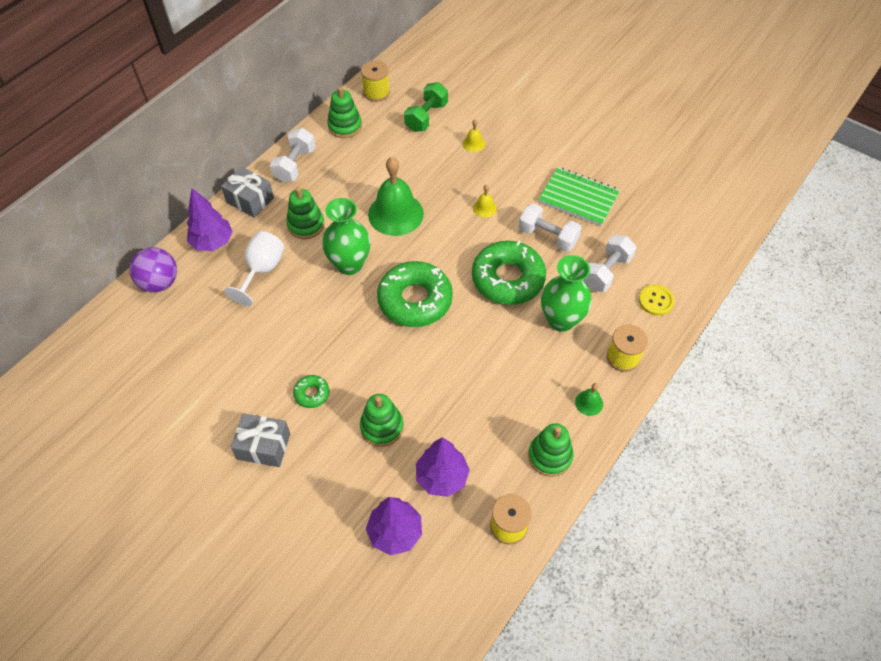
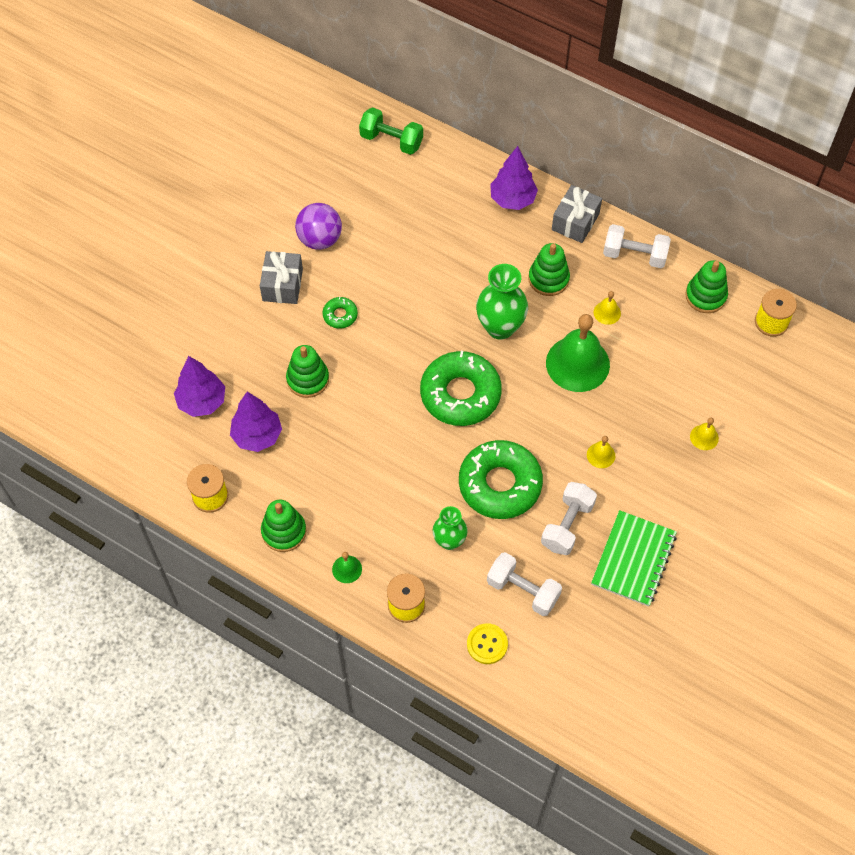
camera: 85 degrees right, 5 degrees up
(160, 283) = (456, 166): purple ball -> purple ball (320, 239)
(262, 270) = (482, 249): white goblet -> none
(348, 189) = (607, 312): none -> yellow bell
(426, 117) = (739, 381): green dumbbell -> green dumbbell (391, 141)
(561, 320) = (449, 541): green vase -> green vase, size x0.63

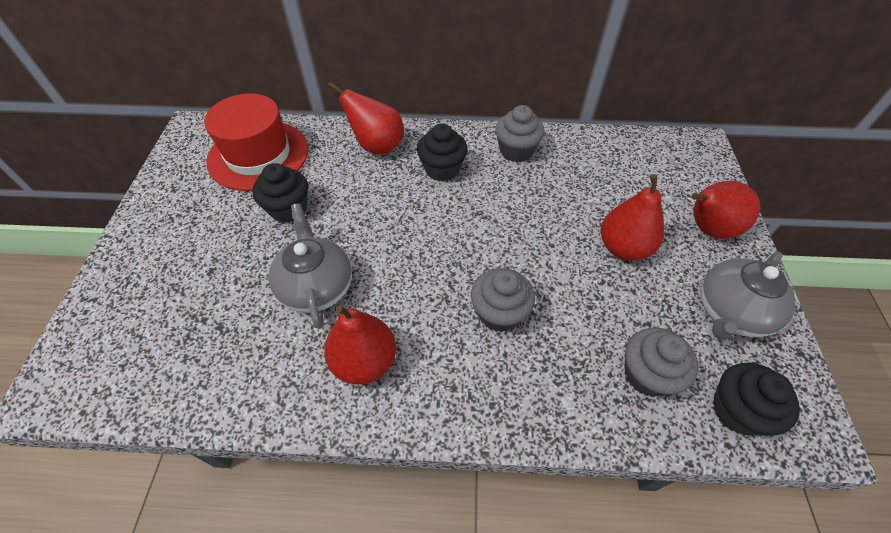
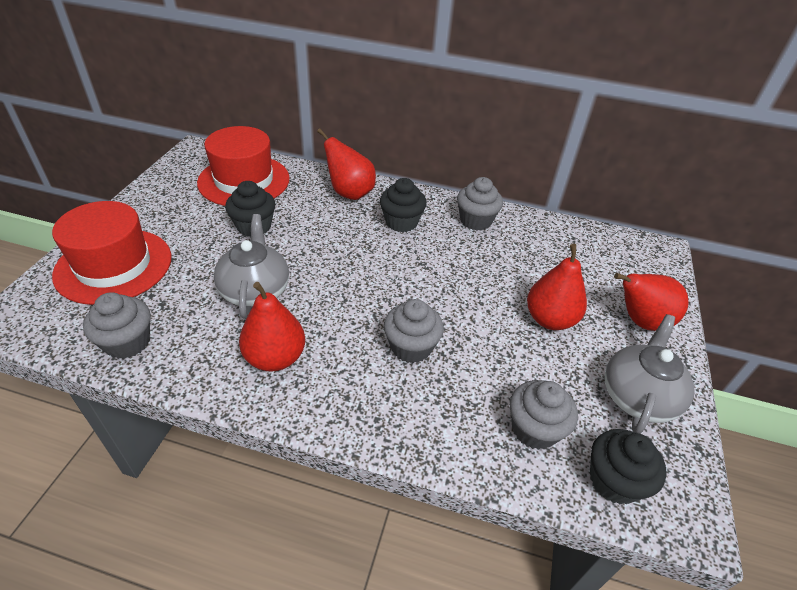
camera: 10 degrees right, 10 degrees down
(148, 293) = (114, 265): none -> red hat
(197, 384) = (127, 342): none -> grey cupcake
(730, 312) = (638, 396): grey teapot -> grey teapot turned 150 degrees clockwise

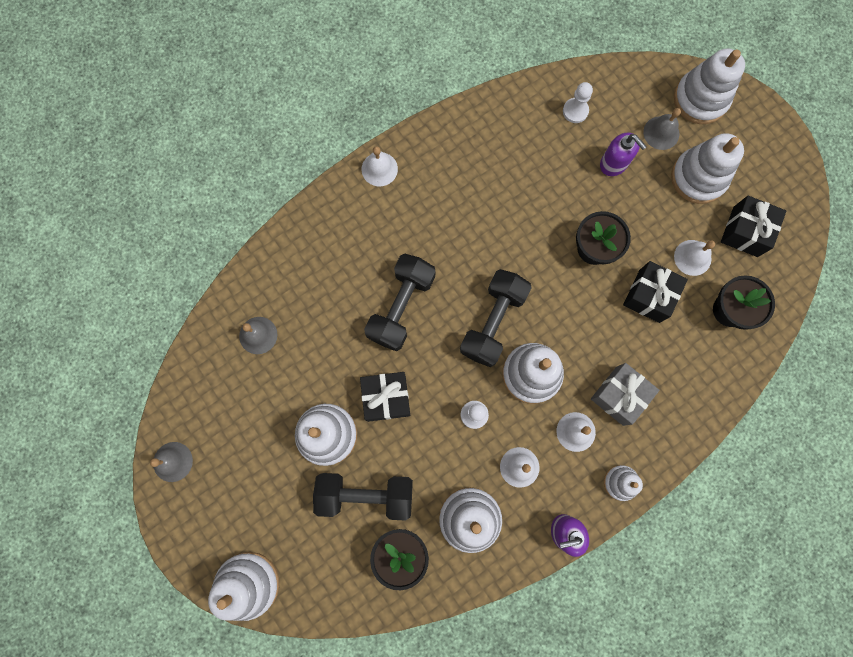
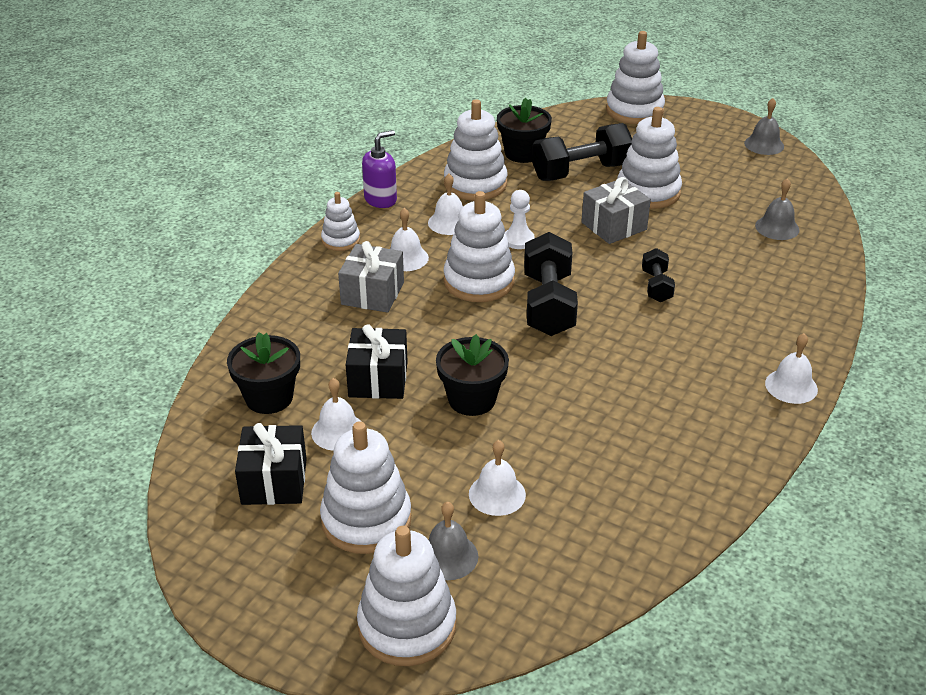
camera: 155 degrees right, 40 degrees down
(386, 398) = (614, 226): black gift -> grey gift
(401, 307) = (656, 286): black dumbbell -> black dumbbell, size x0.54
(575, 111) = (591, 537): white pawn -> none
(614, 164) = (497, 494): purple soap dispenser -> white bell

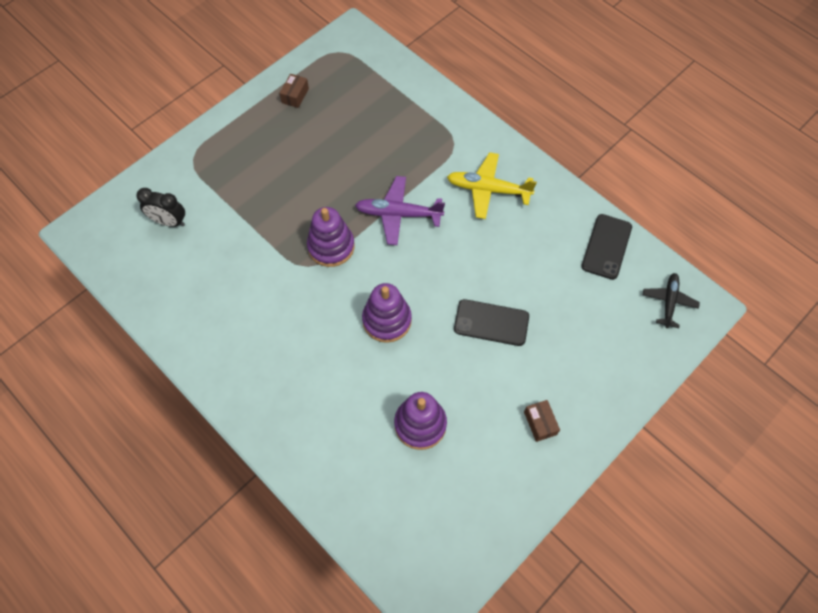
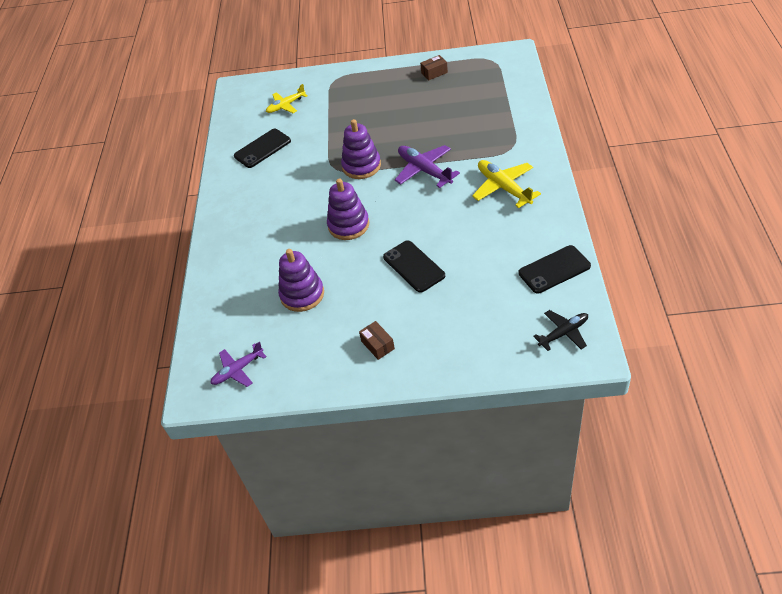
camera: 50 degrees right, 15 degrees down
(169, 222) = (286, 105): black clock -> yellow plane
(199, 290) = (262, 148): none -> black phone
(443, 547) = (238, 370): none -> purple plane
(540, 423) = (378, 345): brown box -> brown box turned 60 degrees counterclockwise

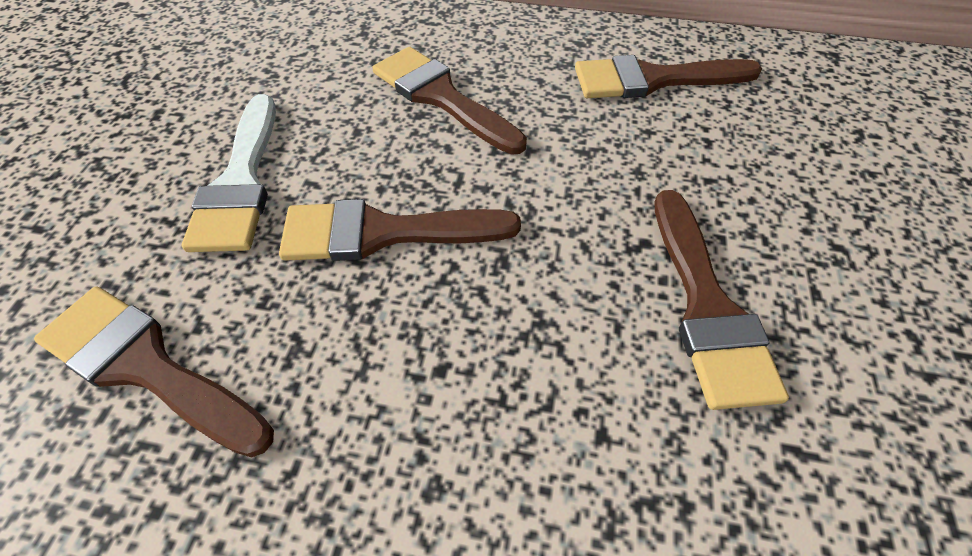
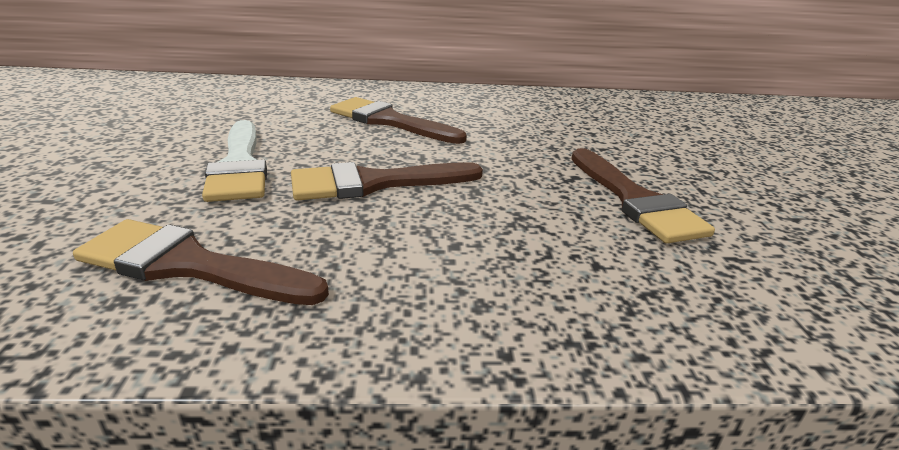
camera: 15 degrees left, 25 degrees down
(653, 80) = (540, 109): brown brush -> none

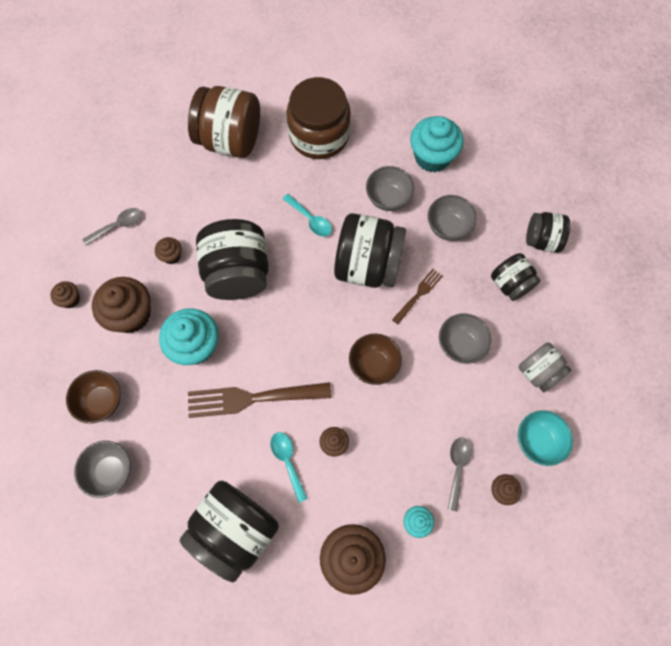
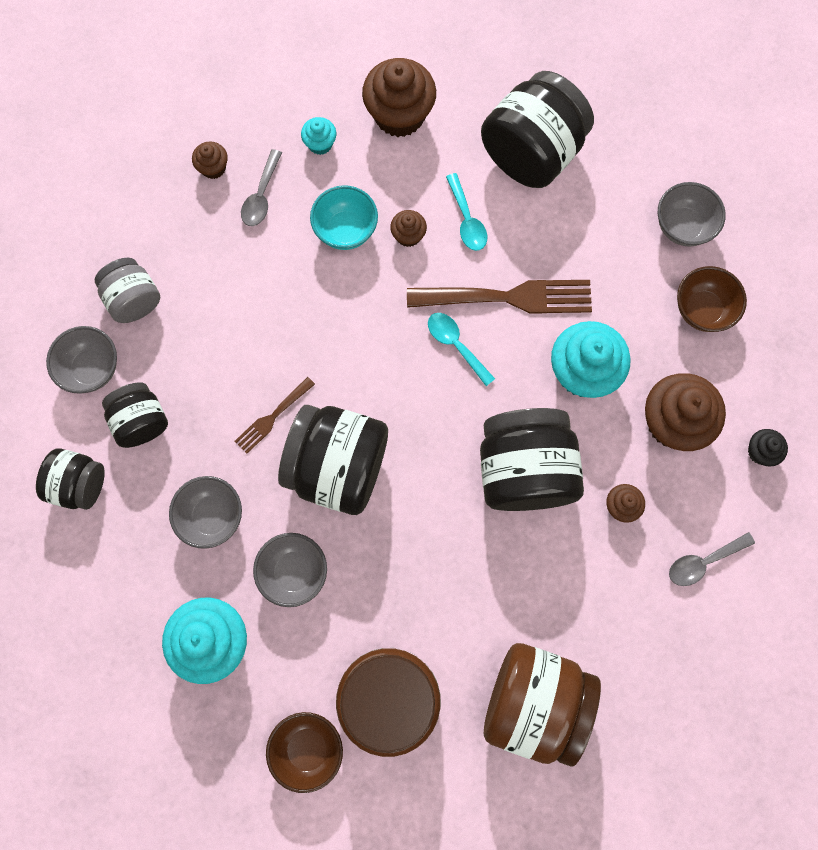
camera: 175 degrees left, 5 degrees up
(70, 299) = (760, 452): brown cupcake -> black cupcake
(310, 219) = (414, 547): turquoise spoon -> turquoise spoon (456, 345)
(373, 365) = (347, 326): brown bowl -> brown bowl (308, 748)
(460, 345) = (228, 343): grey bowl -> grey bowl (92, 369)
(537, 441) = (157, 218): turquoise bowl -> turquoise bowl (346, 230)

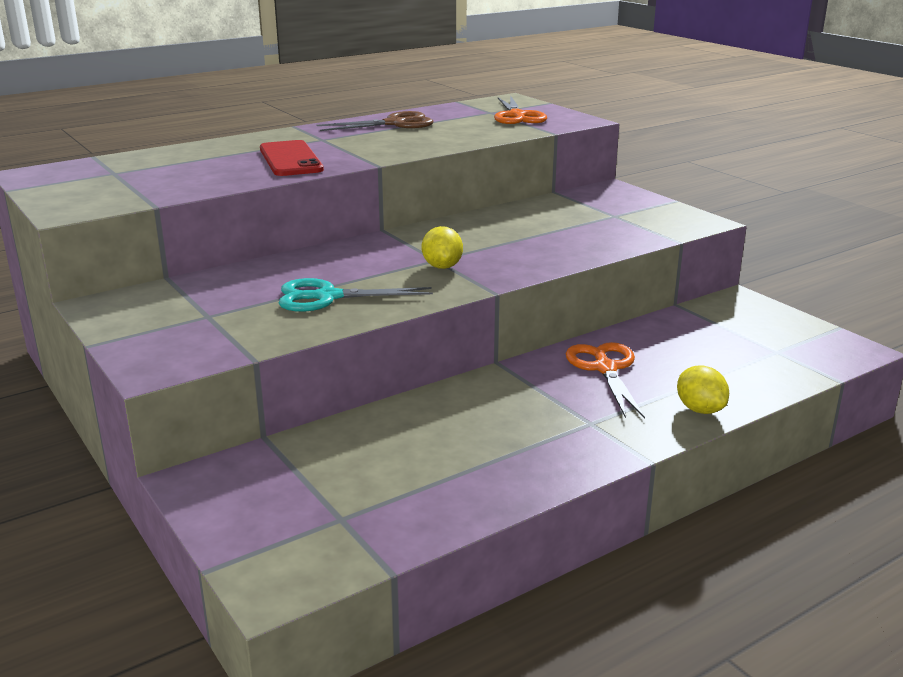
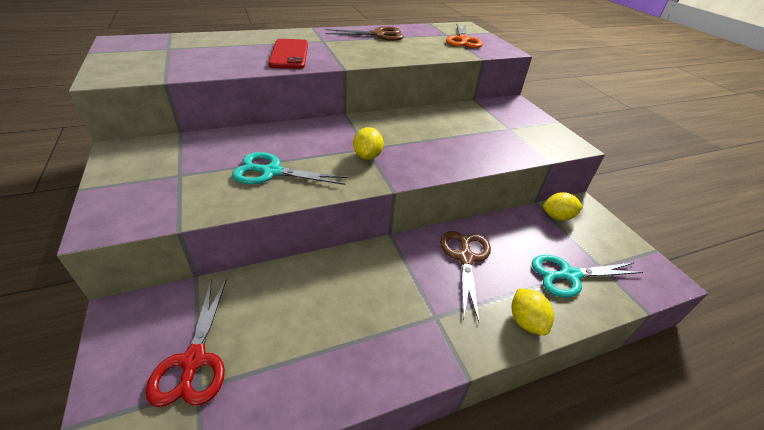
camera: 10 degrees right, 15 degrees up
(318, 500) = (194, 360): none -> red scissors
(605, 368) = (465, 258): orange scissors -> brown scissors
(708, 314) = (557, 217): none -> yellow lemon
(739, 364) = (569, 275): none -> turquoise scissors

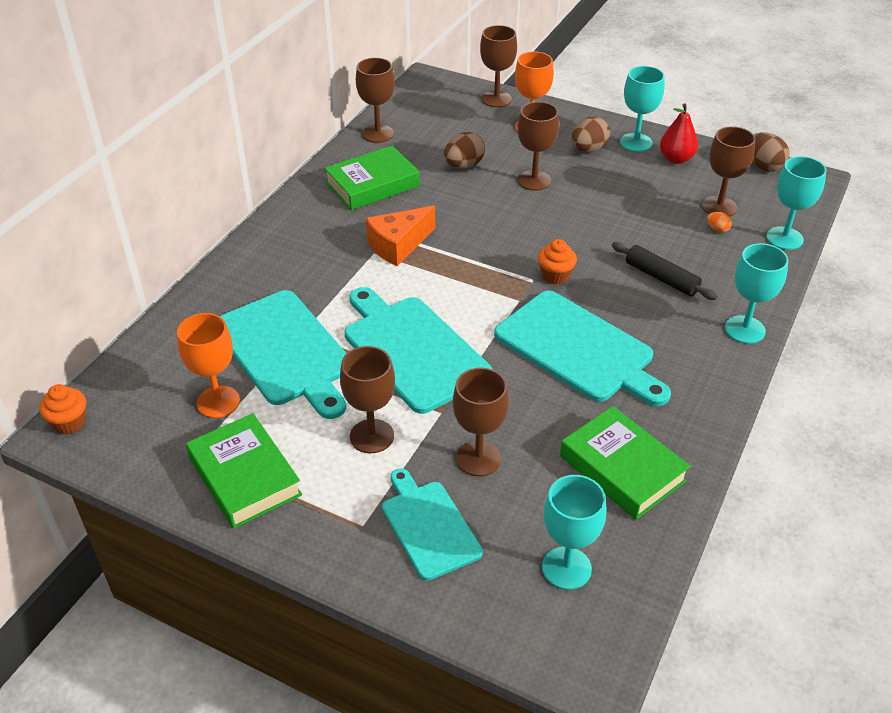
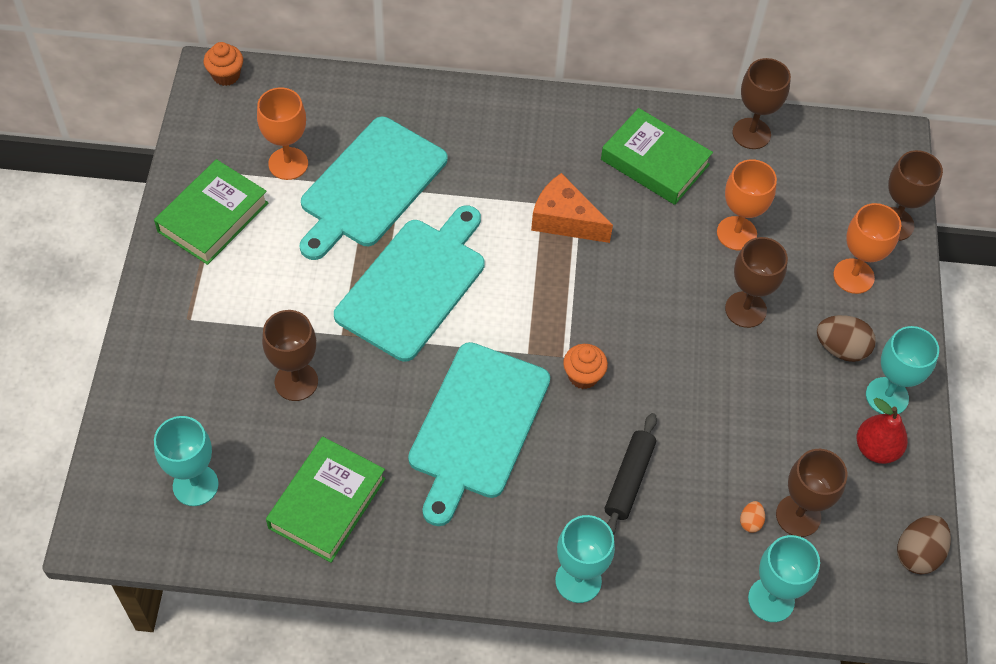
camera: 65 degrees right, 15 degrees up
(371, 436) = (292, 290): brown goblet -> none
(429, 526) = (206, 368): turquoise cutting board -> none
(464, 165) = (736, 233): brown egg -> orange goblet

+++

■ **TASK OBJECTIVE**
The answer consists of the records repeated exactly, without any images.

■ **WRITTEN SOLUTION**
camera: 85 degrees right, 5 degrees up
(160, 283) = (456, 166): purple ball -> purple ball (320, 239)
(262, 270) = (482, 249): white goblet -> none
(348, 189) = (607, 312): none -> yellow bell
(426, 117) = (739, 381): green dumbbell -> green dumbbell (391, 141)
(561, 320) = (449, 541): green vase -> green vase, size x0.63

camera: 10 degrees right, 10 degrees down
(148, 293) = (114, 265): none -> red hat
(197, 384) = (127, 342): none -> grey cupcake
(730, 312) = (638, 396): grey teapot -> grey teapot turned 150 degrees clockwise

camera: 155 degrees right, 40 degrees down
(386, 398) = (614, 226): black gift -> grey gift
(401, 307) = (656, 286): black dumbbell -> black dumbbell, size x0.54
(575, 111) = (591, 537): white pawn -> none
(614, 164) = (497, 494): purple soap dispenser -> white bell

camera: 50 degrees right, 15 degrees down
(169, 222) = (286, 105): black clock -> yellow plane
(199, 290) = (262, 148): none -> black phone
(443, 547) = (238, 370): none -> purple plane
(540, 423) = (378, 345): brown box -> brown box turned 60 degrees counterclockwise

camera: 15 degrees left, 25 degrees down
(653, 80) = (540, 109): brown brush -> none

camera: 175 degrees left, 5 degrees up
(70, 299) = (760, 452): brown cupcake -> black cupcake
(310, 219) = (414, 547): turquoise spoon -> turquoise spoon (456, 345)
(373, 365) = (347, 326): brown bowl -> brown bowl (308, 748)
(460, 345) = (228, 343): grey bowl -> grey bowl (92, 369)
(537, 441) = (157, 218): turquoise bowl -> turquoise bowl (346, 230)

camera: 10 degrees right, 15 degrees up
(318, 500) = (194, 360): none -> red scissors
(605, 368) = (465, 258): orange scissors -> brown scissors
(708, 314) = (557, 217): none -> yellow lemon
(739, 364) = (569, 275): none -> turquoise scissors

camera: 65 degrees right, 15 degrees up
(371, 436) = (292, 290): brown goblet -> none
(429, 526) = (206, 368): turquoise cutting board -> none
(464, 165) = (736, 233): brown egg -> orange goblet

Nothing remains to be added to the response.